-- TO DO --
Include no pictures. Output exactly the lines from the one that contains "pink candle: 3 -> 1" through the final line of the entries.

═════ DATA SHOWN

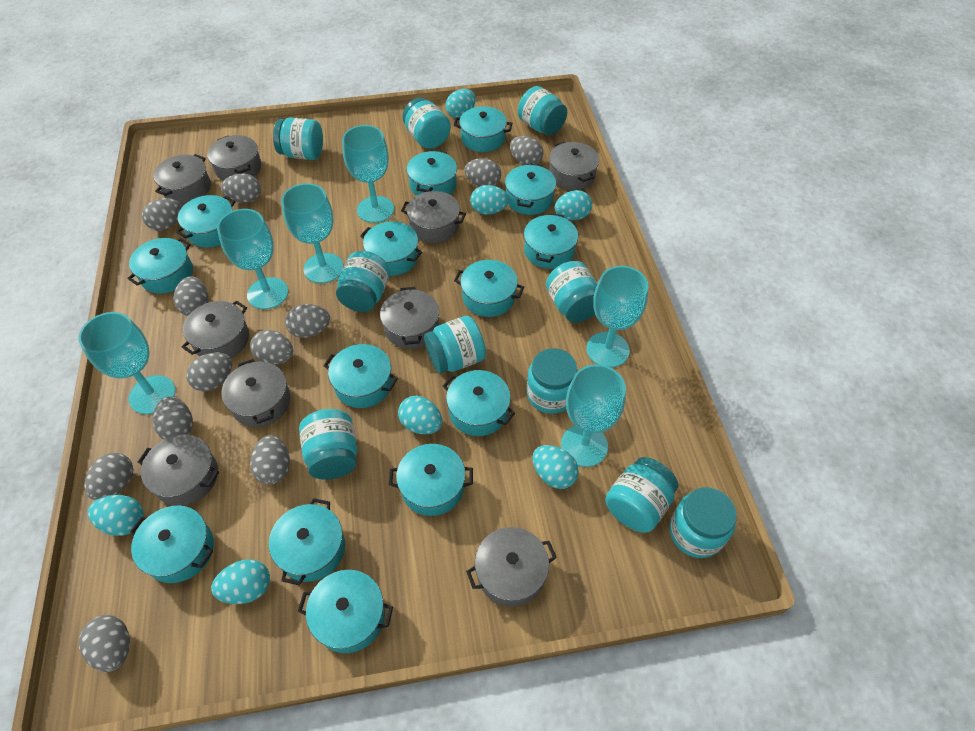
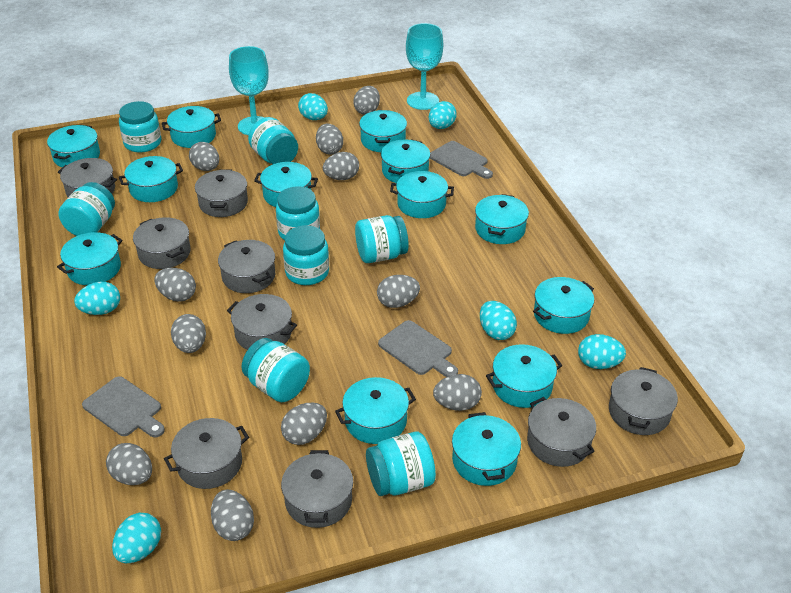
grey cutting board: 0 -> 3
grey egg: 12 -> 11
turquoise egg: 7 -> 6
turquoise goblet: 6 -> 2
turquoise jar: 10 -> 8
turquoise pot: 14 -> 13

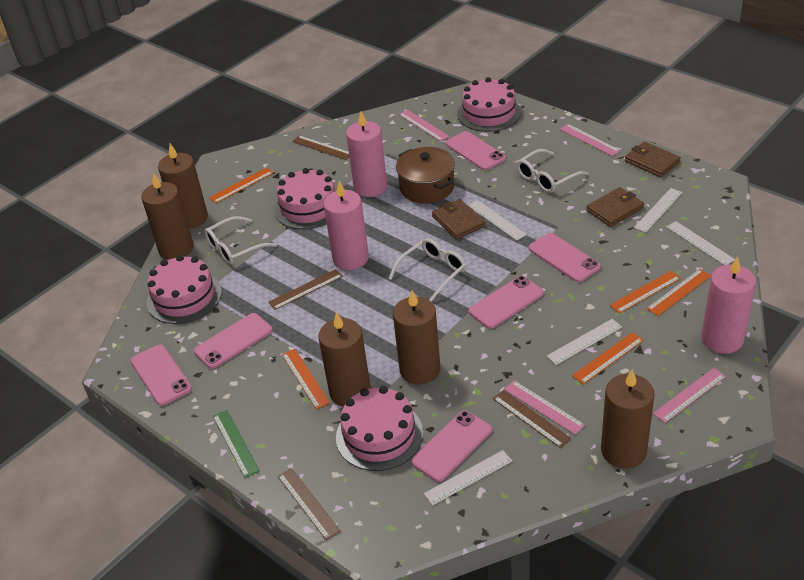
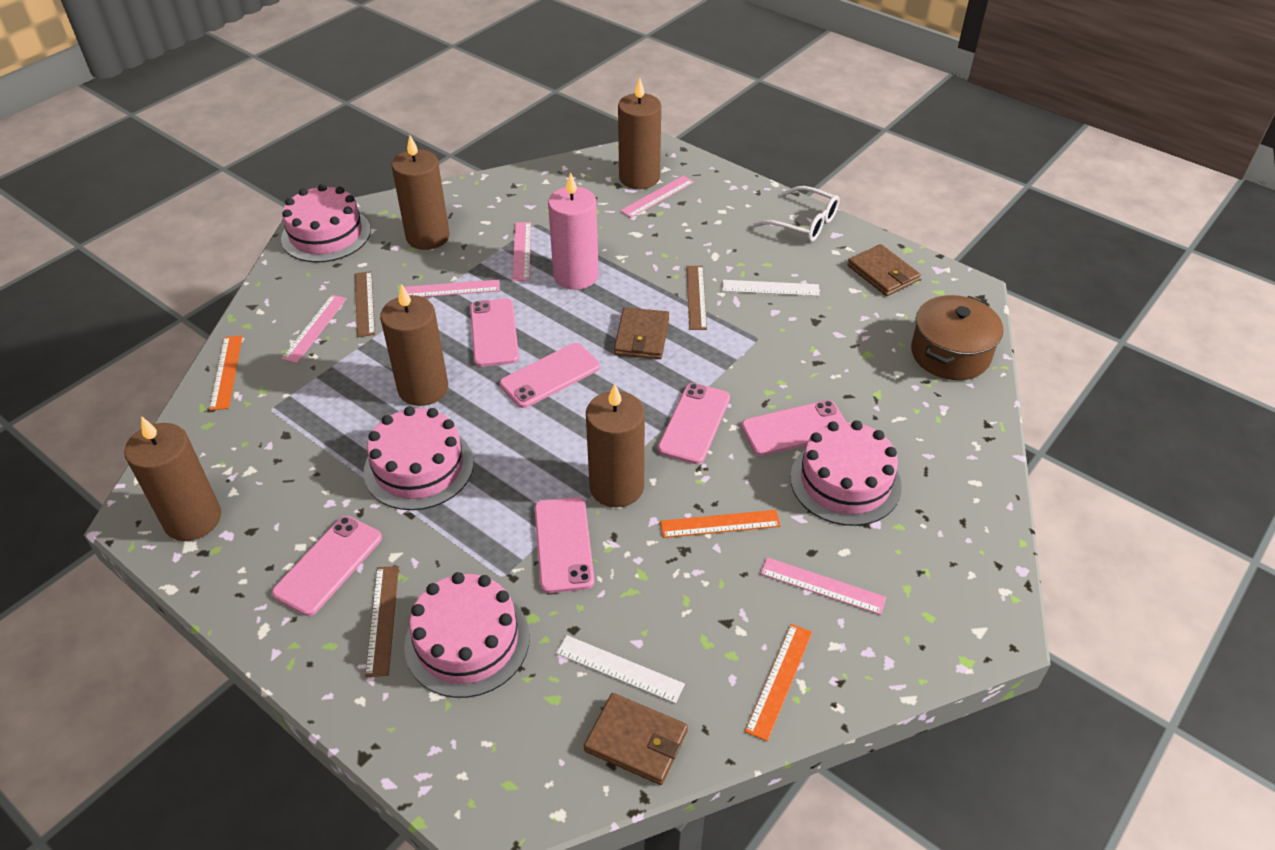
brown ruler: 4 -> 3
green ruler: 1 -> 0
orange ruler: 5 -> 3
pink candle: 3 -> 1
pink ruler: 4 -> 5
white glasses: 3 -> 1
white ruler: 5 -> 2

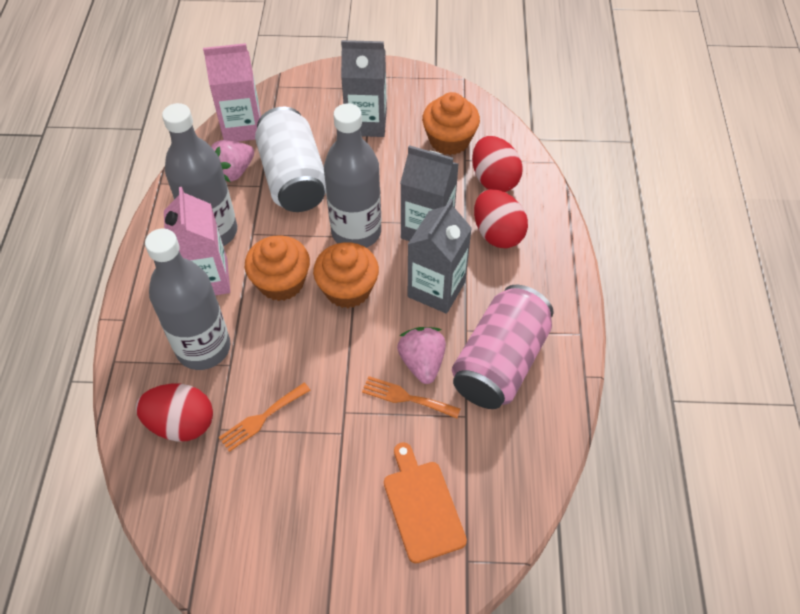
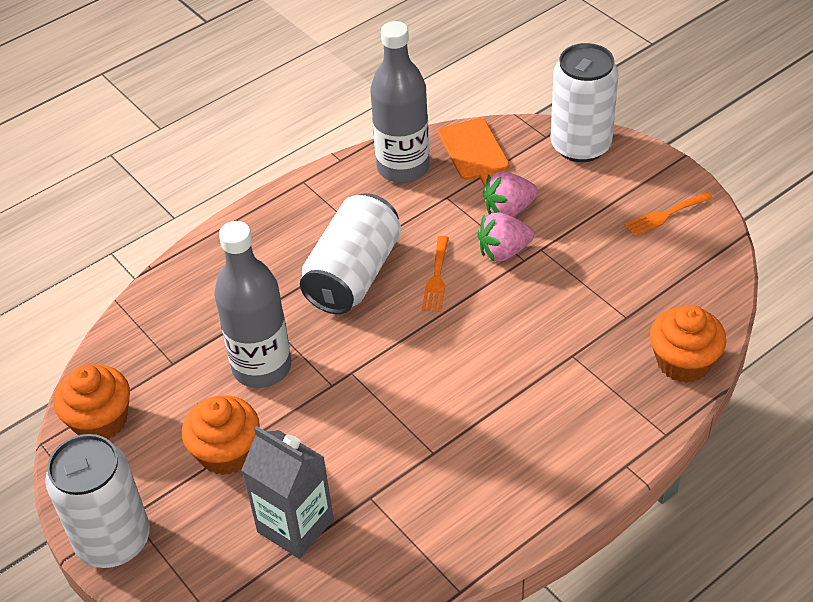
grey bottle: 3 -> 2
grey carton: 3 -> 1
pink can: 1 -> 0
pink carton: 2 -> 0
red egg: 3 -> 0
white can: 1 -> 3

══════════

-- RESULT FOR THIS TASK --
pink candle: 3 -> 1
pink ruler: 4 -> 5
white glasses: 3 -> 1
white ruler: 5 -> 2

grey bottle: 3 -> 2
grey carton: 3 -> 1
pink can: 1 -> 0
pink carton: 2 -> 0
red egg: 3 -> 0
white can: 1 -> 3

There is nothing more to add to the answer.